Challenge: Copy the data below word for word, from its first line through the line that contains "brown line at".

+ + + + + + +

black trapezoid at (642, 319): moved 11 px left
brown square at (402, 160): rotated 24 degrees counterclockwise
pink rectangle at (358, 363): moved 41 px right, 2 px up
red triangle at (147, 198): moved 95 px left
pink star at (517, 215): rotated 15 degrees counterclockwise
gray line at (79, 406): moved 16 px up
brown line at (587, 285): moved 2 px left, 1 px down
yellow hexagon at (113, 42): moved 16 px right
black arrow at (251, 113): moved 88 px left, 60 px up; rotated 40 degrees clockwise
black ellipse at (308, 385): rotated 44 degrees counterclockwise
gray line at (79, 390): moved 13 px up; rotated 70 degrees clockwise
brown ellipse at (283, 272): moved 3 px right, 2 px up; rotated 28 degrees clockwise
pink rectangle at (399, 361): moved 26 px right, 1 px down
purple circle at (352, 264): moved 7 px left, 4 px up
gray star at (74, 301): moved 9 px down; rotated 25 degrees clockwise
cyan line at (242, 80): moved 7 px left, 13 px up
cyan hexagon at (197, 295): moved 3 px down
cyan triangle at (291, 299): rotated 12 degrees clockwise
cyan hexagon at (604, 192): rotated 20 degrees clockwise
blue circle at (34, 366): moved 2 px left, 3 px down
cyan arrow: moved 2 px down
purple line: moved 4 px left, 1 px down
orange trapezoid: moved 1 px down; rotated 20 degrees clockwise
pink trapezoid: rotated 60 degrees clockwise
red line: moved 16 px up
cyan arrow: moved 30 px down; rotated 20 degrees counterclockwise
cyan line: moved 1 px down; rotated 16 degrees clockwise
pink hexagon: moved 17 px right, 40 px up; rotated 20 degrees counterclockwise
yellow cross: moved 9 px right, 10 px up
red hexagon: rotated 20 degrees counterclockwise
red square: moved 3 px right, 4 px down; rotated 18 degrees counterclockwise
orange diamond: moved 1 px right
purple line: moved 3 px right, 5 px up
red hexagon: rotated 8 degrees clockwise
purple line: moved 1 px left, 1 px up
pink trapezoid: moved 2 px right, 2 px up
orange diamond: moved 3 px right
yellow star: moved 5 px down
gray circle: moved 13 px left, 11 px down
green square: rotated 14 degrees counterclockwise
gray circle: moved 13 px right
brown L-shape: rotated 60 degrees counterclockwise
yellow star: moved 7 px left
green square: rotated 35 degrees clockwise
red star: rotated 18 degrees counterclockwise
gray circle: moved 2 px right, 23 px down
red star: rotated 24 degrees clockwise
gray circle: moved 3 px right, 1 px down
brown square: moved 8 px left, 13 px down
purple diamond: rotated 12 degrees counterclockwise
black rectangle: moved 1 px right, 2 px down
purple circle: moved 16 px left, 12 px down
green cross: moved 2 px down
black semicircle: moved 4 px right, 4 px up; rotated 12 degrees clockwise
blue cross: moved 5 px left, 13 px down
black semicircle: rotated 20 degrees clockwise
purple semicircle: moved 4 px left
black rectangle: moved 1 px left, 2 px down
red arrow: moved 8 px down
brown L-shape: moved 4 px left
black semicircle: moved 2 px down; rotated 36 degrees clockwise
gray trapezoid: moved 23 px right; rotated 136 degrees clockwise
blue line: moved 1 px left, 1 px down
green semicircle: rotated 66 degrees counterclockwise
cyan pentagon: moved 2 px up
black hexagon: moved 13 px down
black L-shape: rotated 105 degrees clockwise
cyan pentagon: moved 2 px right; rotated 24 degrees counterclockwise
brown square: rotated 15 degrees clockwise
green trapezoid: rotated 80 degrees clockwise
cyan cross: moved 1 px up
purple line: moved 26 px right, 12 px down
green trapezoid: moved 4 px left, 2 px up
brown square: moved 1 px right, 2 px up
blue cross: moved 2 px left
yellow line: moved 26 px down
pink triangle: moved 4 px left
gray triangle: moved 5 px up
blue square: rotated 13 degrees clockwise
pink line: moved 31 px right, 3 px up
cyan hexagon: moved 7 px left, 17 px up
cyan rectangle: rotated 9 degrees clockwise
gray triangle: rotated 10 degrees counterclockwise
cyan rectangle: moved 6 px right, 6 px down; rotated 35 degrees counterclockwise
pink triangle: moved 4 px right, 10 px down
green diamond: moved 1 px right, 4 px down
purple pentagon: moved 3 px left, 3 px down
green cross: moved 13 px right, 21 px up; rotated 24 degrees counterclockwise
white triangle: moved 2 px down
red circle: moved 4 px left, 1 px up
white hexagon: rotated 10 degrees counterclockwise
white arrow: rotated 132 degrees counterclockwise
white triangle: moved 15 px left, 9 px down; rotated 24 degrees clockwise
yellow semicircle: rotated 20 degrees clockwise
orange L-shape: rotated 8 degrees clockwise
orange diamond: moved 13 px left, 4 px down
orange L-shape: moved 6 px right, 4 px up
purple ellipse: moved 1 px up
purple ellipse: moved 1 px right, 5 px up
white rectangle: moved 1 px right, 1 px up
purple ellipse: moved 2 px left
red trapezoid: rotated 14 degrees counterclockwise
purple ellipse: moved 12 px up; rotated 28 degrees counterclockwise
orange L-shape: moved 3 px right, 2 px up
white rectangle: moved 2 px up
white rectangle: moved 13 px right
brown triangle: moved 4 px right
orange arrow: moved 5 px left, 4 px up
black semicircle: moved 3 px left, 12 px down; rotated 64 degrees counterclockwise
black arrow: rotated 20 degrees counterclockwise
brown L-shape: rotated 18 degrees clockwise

+ + + + + + +

Written reply:
black trapezoid at (642, 319): moved 11 px left
brown square at (402, 160): rotated 24 degrees counterclockwise
pink rectangle at (358, 363): moved 41 px right, 2 px up
red triangle at (147, 198): moved 95 px left
pink star at (517, 215): rotated 15 degrees counterclockwise
gray line at (79, 406): moved 16 px up
brown line at (587, 285): moved 2 px left, 1 px down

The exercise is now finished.